— REQUIREMENT —
The pictures in the listing below are to be skipped, while the lines between the line holding "black toothbrush: 2 -> 0" and the line holding "yellow watering can: 9 -> 4", inclusive, are to be output exactly.

(PROVIDED INFORMATION Opens)

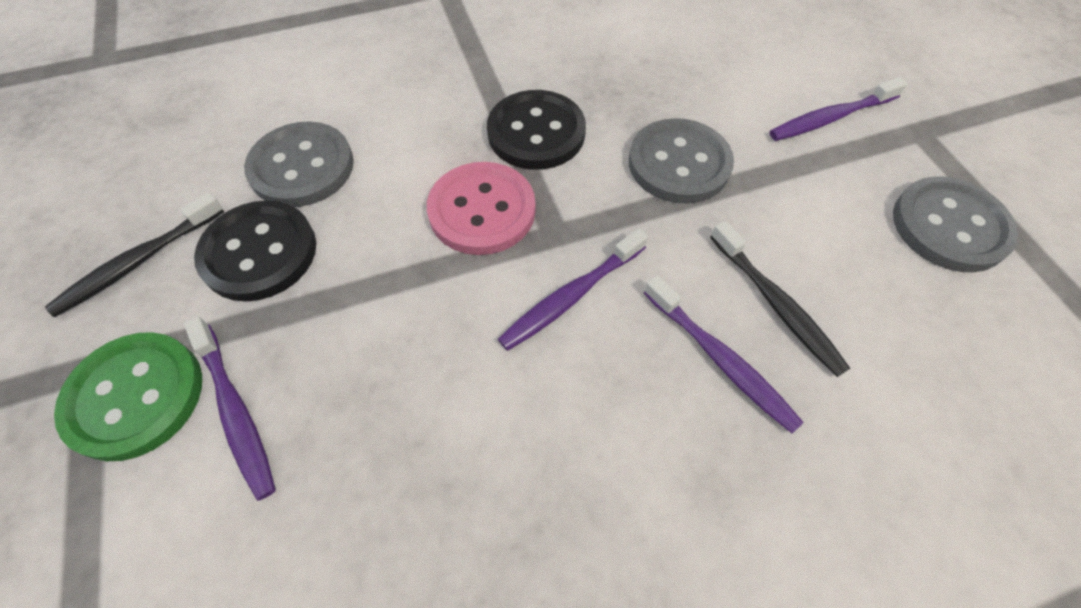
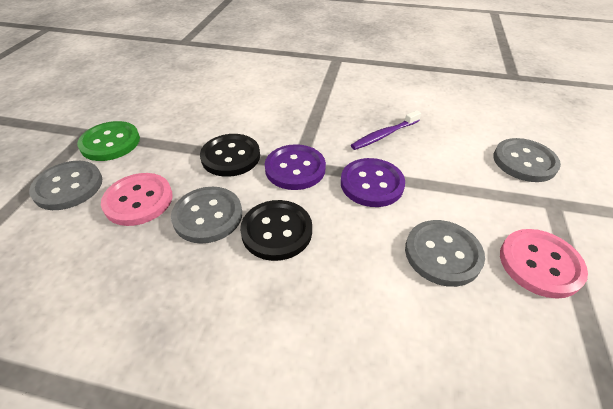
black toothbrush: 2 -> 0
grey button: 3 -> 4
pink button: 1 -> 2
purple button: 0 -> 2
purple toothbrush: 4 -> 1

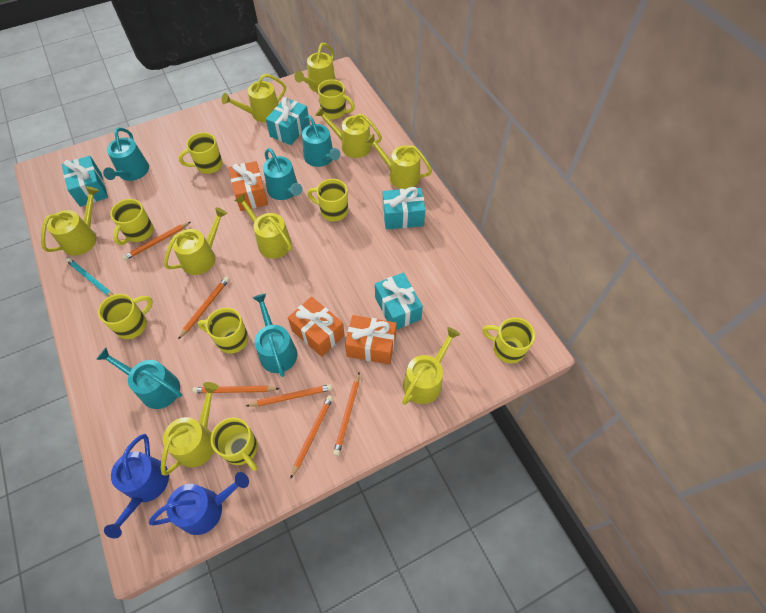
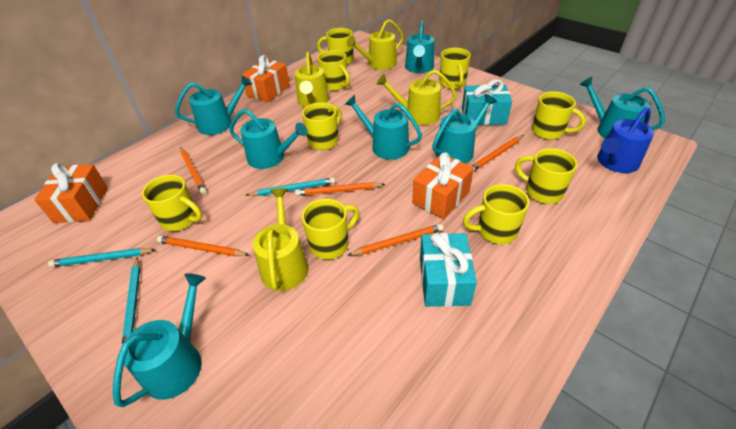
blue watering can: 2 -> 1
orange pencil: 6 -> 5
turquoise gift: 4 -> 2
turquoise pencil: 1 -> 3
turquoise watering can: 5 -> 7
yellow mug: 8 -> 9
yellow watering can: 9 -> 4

(PROVIDED INFORMATION Closes)
(PROVIDED INFORMATION Opens)

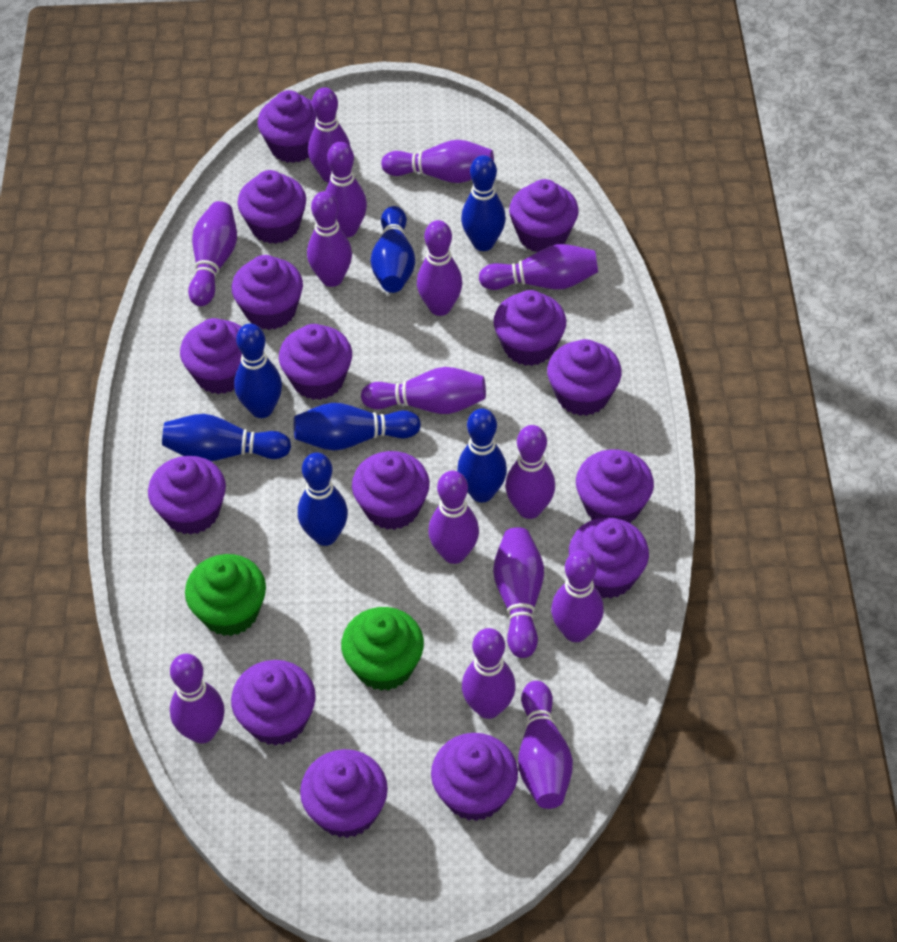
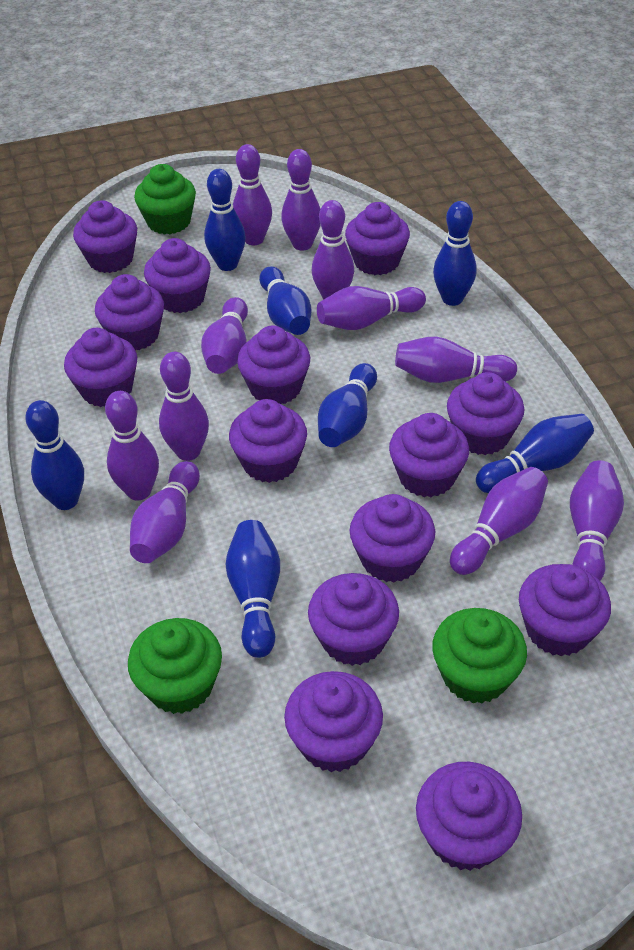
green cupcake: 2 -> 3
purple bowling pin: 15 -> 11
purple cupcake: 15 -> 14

(PROVIDED INFORMATION Closes)

— ANSWER BELOW —
black toothbrush: 2 -> 0
grey button: 3 -> 4
pink button: 1 -> 2
purple button: 0 -> 2
purple toothbrush: 4 -> 1

blue watering can: 2 -> 1
orange pencil: 6 -> 5
turquoise gift: 4 -> 2
turquoise pencil: 1 -> 3
turquoise watering can: 5 -> 7
yellow mug: 8 -> 9
yellow watering can: 9 -> 4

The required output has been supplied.